AIM OF THE EXERCISE:
Repeat the data that follows, word for word, without the images.

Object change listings

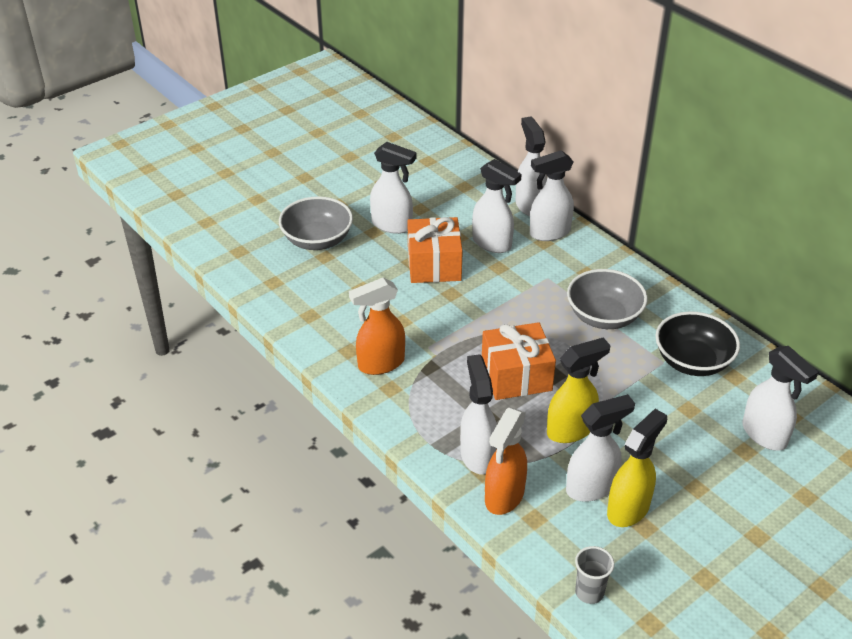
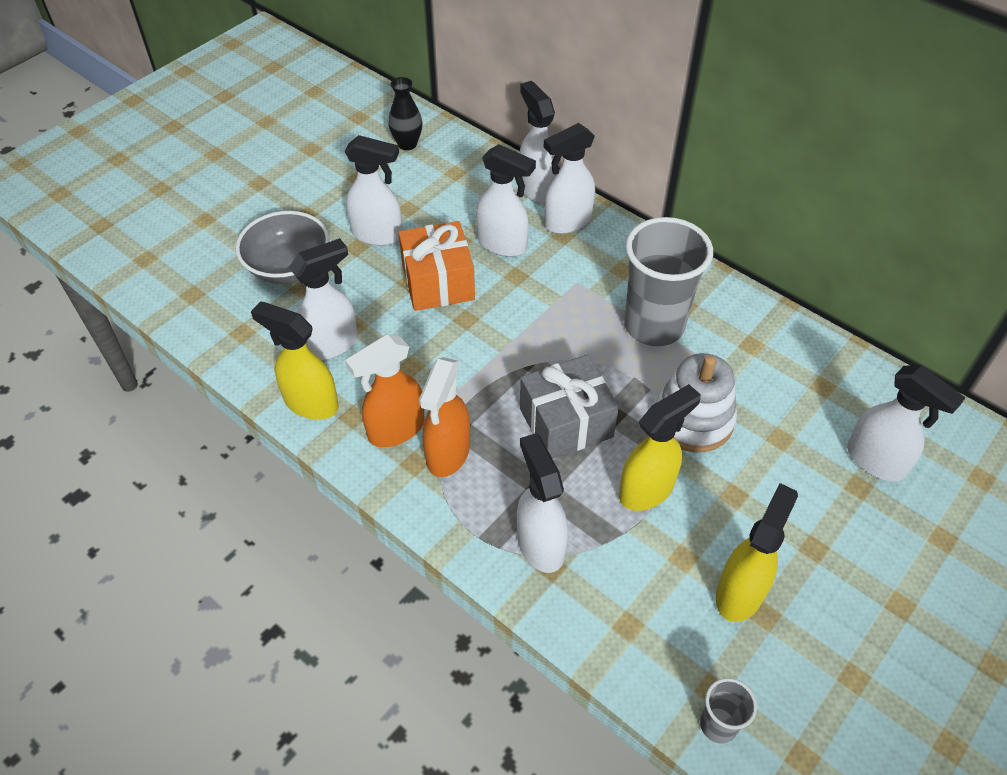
camera: 10 degrees left, 10 degrees up
(318, 337) = (310, 403): none -> yellow spray bottle
(429, 161) = (407, 144): none -> black vase
(504, 497) = (584, 600): orange spray bottle -> orange spray bottle (448, 454)
(516, 376) = (566, 422): orange gift -> grey gift
(591, 487) = (689, 568): white spray bottle -> white spray bottle (332, 344)
(604, 316) = (654, 326): grey bowl -> grey cup
(620, 387) = (693, 420): none -> white stacking toy
(692, 361) = (770, 372): black bowl -> none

RESULT FOR THIS EXERCISE:
camera: 10 degrees left, 10 degrees up
(318, 337) = (310, 403): none -> yellow spray bottle
(429, 161) = (407, 144): none -> black vase
(504, 497) = (584, 600): orange spray bottle -> orange spray bottle (448, 454)
(516, 376) = (566, 422): orange gift -> grey gift
(591, 487) = (689, 568): white spray bottle -> white spray bottle (332, 344)
(604, 316) = (654, 326): grey bowl -> grey cup
(620, 387) = (693, 420): none -> white stacking toy
(692, 361) = (770, 372): black bowl -> none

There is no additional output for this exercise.